- **Data excerpts**:

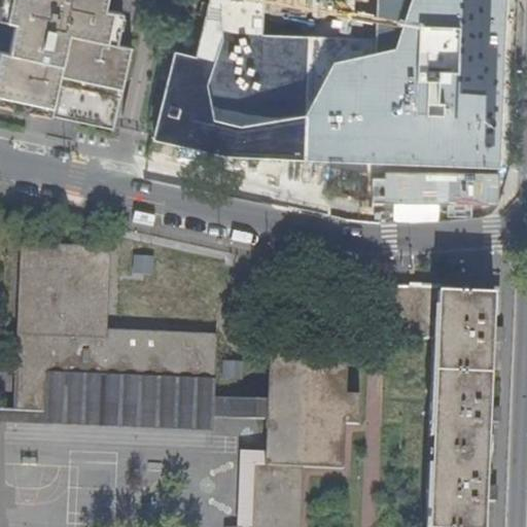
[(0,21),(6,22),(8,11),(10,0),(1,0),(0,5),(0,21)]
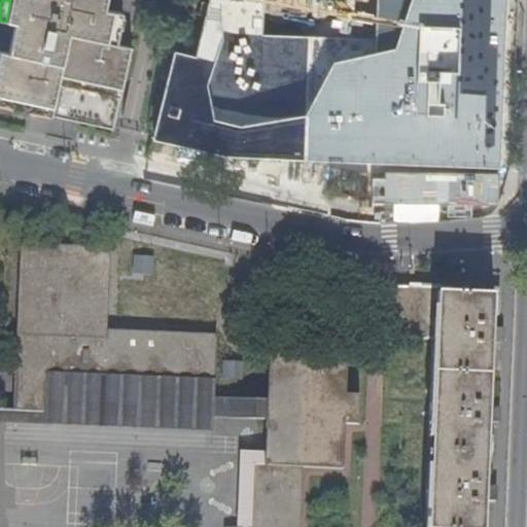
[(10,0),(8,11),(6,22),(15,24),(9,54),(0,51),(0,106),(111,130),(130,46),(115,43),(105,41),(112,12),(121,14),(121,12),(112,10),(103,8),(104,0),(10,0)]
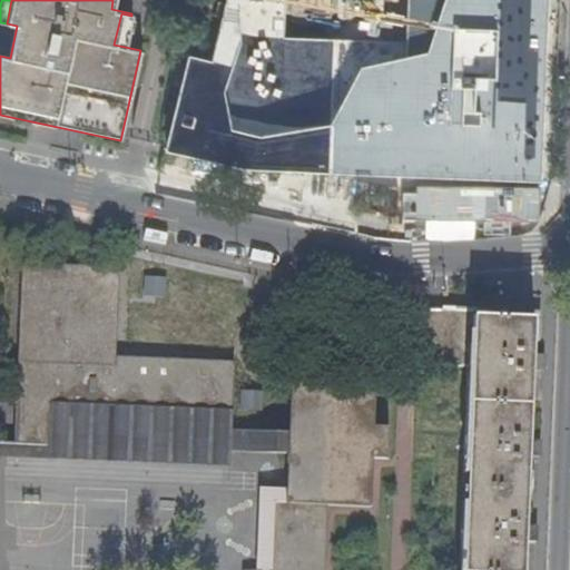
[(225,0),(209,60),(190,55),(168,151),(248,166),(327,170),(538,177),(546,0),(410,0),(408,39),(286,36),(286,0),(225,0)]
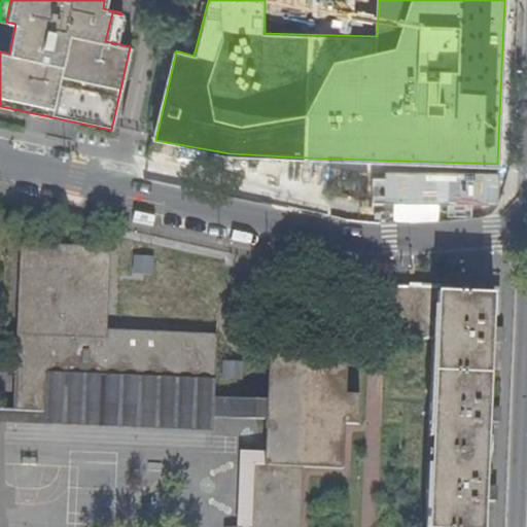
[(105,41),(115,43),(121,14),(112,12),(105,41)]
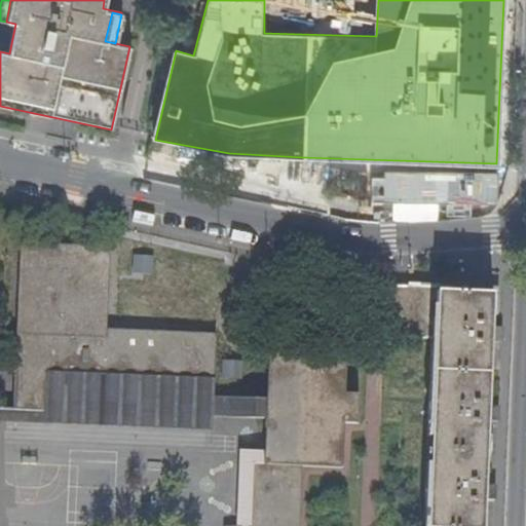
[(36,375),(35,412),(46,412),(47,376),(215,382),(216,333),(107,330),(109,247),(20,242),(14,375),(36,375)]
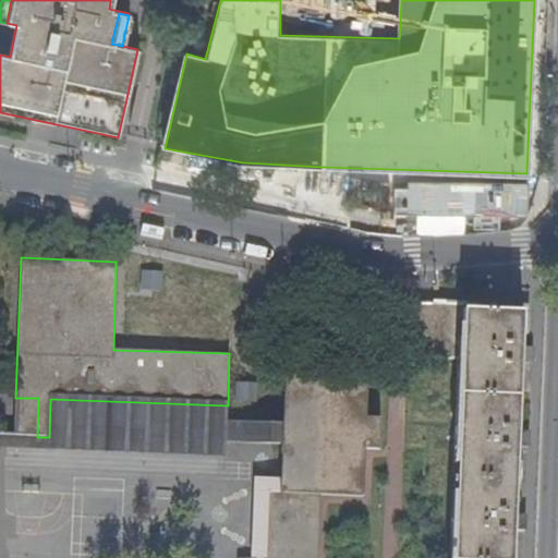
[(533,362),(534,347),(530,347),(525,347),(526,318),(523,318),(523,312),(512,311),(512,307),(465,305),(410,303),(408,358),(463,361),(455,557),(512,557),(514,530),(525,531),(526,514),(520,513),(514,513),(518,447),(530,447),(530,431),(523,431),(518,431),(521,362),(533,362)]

---

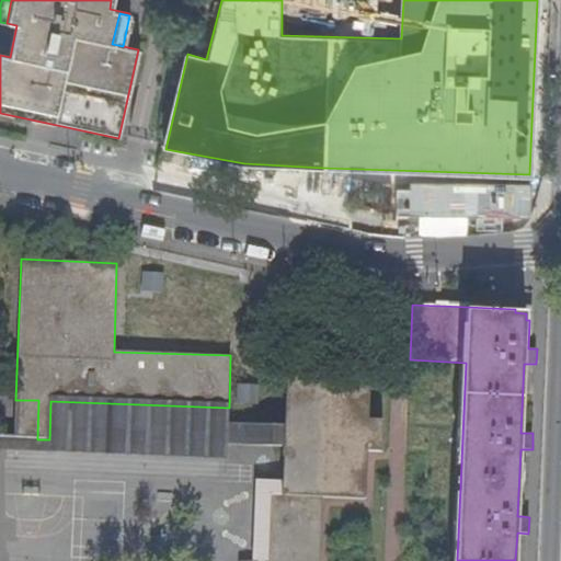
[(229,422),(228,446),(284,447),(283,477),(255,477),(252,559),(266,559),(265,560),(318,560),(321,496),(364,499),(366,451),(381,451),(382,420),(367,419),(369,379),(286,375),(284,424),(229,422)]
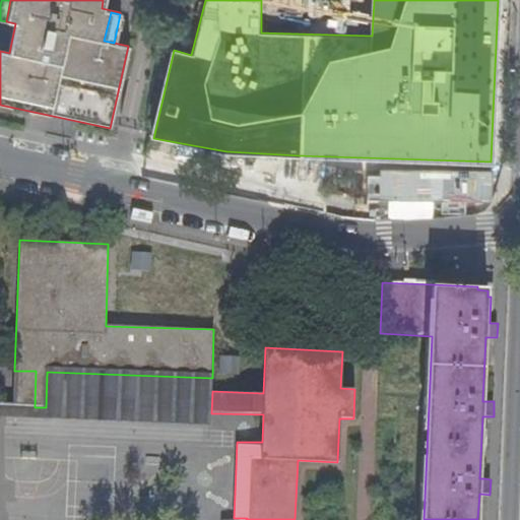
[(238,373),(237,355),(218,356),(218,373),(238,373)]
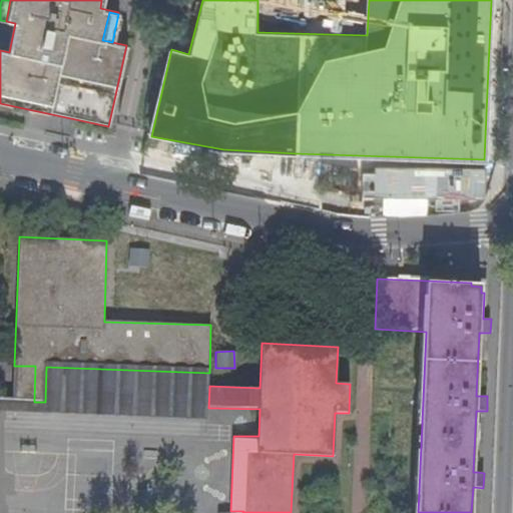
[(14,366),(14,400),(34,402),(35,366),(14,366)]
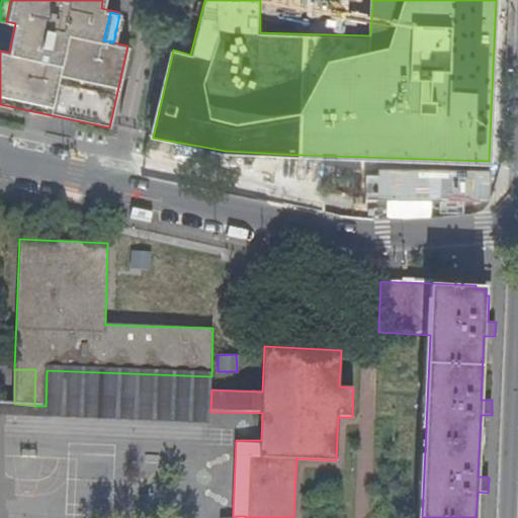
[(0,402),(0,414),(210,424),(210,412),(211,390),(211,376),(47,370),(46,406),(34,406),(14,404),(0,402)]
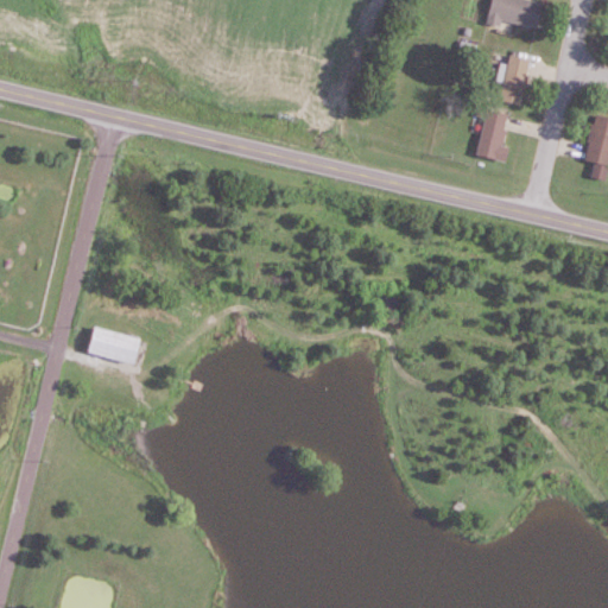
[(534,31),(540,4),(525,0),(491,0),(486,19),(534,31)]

- **Problem**: Go down the entries above from the line containing "[(238,373),(237,355),(218,356),(218,373),(238,373)]" to the line containing "[(534,31),(540,4),(525,0),(491,0),(486,19),(534,31)]" and write out each line exactly, leaving pictures out.

- **Solved exercise**:
[(238,373),(237,355),(218,356),(218,373),(238,373)]
[(14,366),(14,400),(34,402),(35,366),(14,366)]
[(0,402),(0,414),(210,424),(210,412),(211,390),(211,376),(47,370),(46,406),(34,406),(14,404),(0,402)]
[(534,31),(540,4),(525,0),(491,0),(486,19),(534,31)]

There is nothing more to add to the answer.